What needs to be done: Collect every line in the items below that contains the string "numericTimeSignature", copying each line in full.

Data section:
────────────────────────────────────────
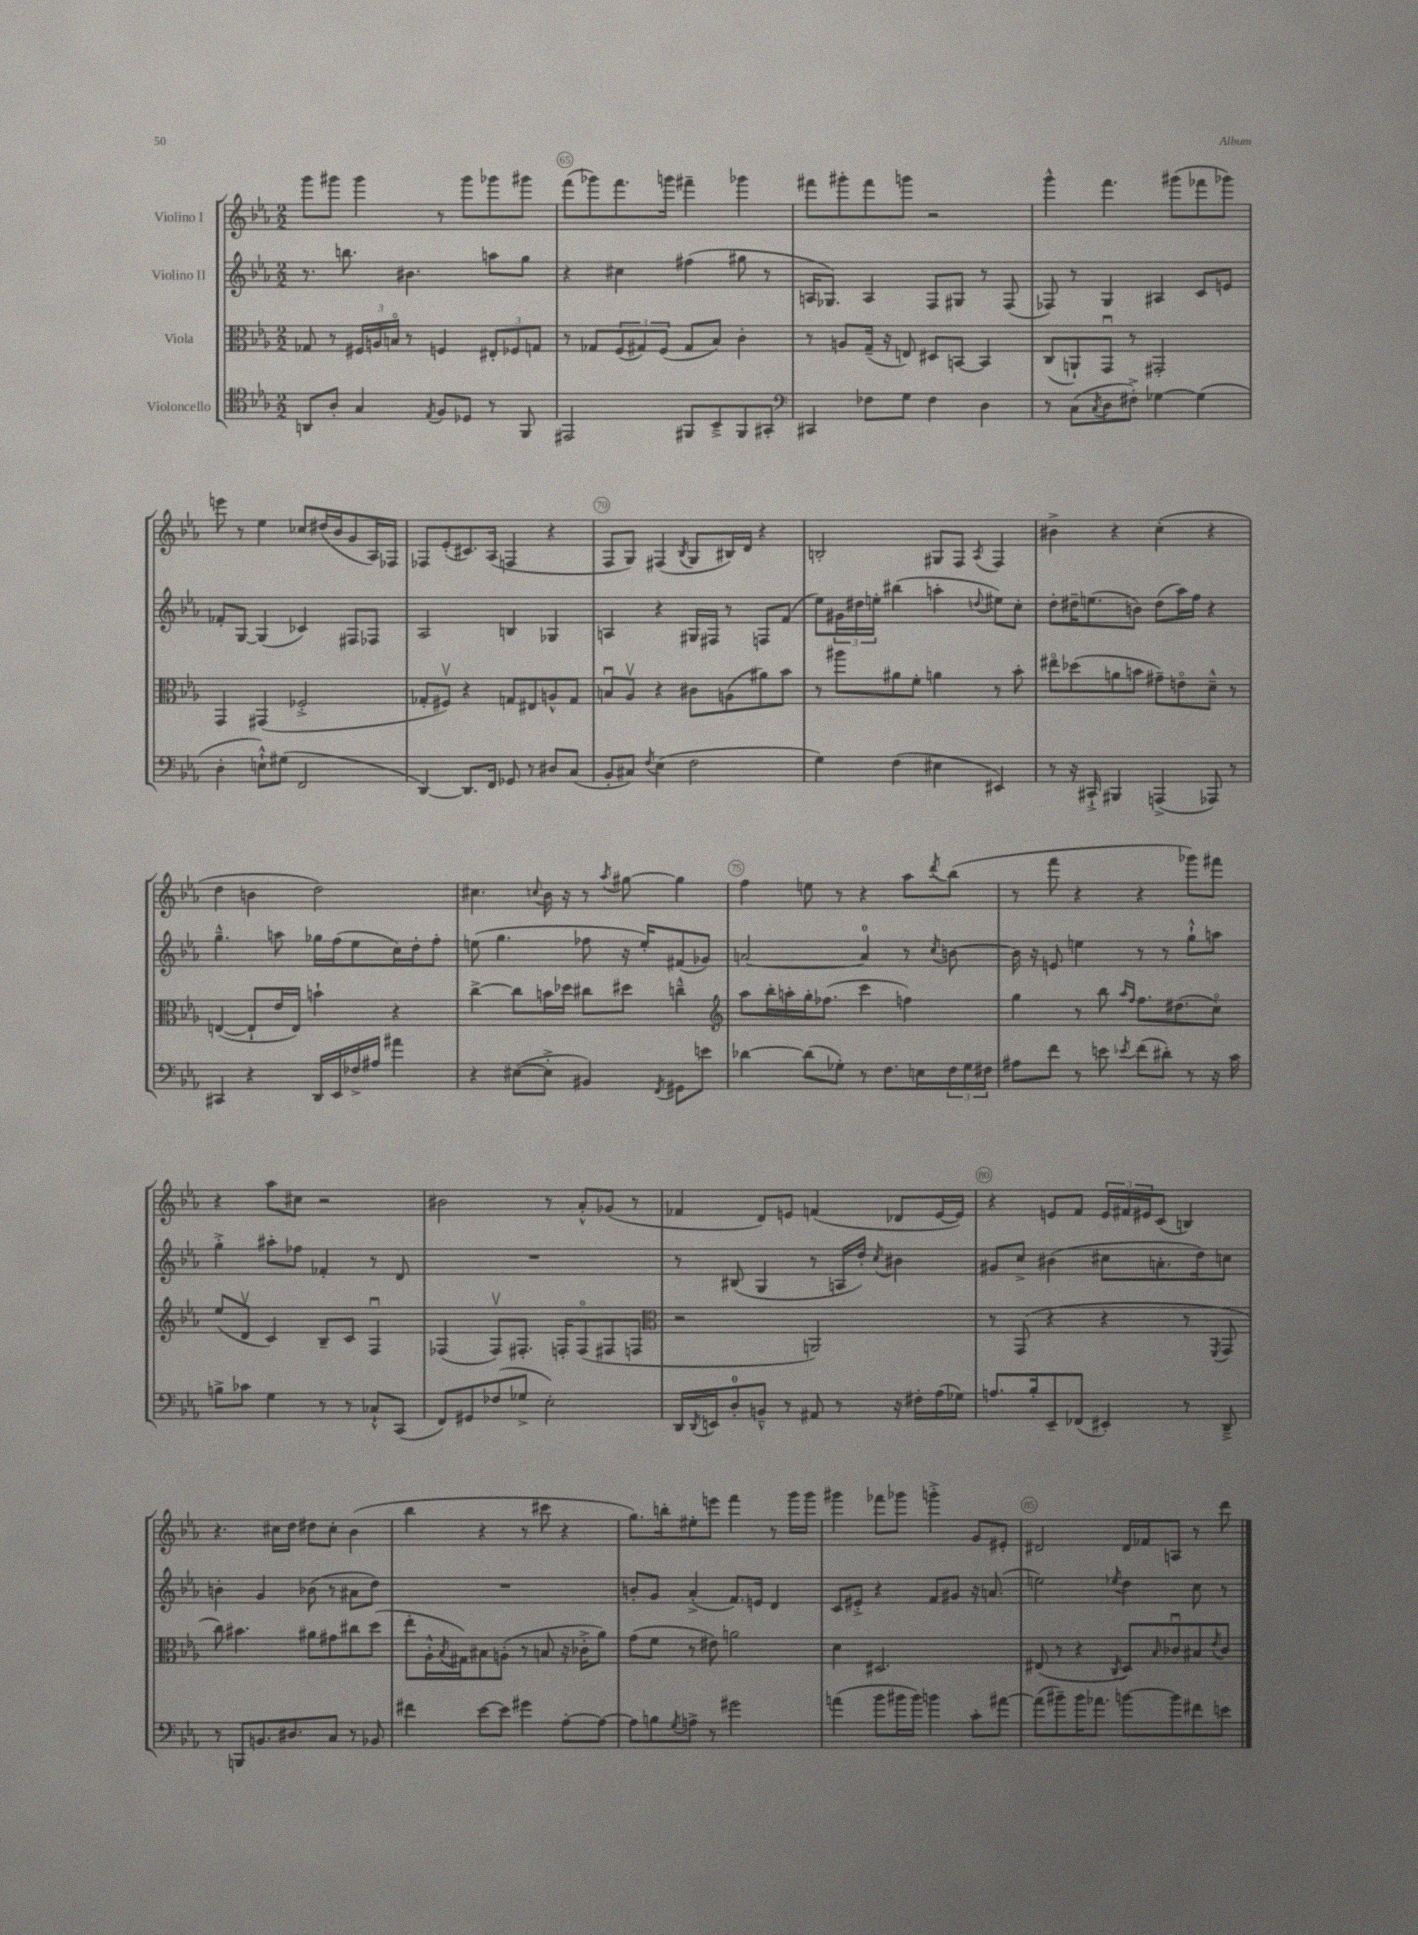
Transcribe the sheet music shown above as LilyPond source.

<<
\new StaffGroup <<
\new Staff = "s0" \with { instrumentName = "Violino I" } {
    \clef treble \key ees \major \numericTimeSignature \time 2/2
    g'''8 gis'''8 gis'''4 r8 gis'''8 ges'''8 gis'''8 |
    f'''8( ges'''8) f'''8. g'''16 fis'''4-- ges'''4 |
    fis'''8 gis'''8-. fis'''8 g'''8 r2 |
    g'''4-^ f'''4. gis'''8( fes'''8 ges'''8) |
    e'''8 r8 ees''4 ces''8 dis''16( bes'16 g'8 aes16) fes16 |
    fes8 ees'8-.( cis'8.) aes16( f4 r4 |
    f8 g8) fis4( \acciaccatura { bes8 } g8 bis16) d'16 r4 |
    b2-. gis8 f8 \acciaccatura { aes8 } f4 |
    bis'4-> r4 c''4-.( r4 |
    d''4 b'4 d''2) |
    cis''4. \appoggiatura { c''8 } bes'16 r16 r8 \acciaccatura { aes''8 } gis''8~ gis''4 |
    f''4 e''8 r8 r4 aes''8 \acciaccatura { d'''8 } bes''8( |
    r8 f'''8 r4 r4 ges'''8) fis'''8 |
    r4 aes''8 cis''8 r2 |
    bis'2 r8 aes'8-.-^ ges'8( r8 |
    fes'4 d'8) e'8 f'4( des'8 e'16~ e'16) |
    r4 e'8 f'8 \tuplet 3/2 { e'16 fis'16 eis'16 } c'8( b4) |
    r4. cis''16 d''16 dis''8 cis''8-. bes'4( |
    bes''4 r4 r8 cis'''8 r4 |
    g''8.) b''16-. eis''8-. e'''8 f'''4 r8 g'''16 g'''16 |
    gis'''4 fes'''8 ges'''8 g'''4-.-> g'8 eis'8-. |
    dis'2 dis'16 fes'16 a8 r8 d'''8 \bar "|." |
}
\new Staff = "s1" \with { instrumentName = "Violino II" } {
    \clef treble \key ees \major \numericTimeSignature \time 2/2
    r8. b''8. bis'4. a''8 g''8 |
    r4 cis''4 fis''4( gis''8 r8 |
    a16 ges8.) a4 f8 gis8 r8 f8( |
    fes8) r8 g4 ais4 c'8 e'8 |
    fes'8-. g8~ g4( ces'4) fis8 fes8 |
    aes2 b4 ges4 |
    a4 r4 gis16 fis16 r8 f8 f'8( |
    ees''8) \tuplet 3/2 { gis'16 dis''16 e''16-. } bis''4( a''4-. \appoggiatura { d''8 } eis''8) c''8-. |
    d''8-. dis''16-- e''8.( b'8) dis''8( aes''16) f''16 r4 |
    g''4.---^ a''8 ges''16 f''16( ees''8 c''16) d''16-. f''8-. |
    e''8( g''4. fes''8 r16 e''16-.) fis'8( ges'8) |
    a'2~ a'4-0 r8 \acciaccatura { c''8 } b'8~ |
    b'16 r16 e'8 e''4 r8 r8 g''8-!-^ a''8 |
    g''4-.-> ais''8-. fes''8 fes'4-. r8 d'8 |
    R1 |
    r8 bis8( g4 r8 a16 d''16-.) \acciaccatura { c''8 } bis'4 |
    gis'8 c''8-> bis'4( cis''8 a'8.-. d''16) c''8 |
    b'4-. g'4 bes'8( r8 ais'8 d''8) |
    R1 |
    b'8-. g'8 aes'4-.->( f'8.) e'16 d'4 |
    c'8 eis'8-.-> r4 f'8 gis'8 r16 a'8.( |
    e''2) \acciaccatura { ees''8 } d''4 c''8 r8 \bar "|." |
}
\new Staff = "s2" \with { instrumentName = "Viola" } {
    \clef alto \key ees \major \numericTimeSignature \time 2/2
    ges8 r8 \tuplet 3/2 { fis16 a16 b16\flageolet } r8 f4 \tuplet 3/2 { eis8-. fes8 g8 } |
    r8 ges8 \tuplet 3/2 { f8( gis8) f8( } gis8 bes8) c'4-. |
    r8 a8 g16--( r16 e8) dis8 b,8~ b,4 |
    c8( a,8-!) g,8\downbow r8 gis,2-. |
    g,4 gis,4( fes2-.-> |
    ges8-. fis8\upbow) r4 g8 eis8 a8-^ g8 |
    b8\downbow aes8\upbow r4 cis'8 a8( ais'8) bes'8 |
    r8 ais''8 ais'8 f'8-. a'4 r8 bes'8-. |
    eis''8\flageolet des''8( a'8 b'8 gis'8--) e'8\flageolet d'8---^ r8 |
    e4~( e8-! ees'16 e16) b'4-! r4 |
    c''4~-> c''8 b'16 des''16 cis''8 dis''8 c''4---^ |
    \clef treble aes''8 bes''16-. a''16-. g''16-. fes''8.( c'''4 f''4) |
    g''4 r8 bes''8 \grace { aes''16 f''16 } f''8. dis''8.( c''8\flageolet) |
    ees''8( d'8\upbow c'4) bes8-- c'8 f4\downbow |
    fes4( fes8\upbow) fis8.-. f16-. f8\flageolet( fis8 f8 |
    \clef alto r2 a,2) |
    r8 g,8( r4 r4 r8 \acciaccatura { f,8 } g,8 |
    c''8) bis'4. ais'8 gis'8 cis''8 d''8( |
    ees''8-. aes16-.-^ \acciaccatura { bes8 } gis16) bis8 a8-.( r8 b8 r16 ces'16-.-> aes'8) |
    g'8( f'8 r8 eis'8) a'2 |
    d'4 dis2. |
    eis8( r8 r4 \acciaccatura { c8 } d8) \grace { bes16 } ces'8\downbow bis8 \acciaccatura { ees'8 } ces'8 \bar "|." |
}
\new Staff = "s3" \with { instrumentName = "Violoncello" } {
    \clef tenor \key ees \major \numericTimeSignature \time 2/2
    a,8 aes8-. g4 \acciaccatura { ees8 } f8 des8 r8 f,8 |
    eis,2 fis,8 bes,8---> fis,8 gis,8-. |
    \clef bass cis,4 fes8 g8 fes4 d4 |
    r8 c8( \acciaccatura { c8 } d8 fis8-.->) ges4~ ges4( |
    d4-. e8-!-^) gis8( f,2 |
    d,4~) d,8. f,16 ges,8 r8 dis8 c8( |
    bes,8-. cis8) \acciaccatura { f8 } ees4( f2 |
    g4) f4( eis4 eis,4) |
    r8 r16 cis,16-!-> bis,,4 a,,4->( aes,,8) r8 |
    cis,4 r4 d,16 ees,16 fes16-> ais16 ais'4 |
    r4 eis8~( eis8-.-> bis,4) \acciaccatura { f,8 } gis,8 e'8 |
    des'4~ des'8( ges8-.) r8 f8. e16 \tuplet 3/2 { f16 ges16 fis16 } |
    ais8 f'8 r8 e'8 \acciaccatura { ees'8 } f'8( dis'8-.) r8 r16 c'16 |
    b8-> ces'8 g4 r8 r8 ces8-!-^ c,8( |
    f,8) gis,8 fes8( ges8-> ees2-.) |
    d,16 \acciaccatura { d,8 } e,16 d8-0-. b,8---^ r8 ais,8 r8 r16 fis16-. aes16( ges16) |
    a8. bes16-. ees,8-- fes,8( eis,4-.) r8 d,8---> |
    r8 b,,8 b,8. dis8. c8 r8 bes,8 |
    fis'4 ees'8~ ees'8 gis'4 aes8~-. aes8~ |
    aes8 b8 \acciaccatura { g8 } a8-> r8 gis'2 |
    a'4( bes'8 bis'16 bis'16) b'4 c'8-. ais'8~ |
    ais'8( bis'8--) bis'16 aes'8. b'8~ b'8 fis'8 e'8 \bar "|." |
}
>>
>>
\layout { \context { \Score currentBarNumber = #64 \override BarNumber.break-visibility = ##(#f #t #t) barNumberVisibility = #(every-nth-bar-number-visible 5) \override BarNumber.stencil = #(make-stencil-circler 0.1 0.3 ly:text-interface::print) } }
────────────────────────────────────────
Task output:
    \clef treble \key ees \major \numericTimeSignature \time 2/2
    \clef treble \key ees \major \numericTimeSignature \time 2/2
    \clef alto \key ees \major \numericTimeSignature \time 2/2
    \clef tenor \key ees \major \numericTimeSignature \time 2/2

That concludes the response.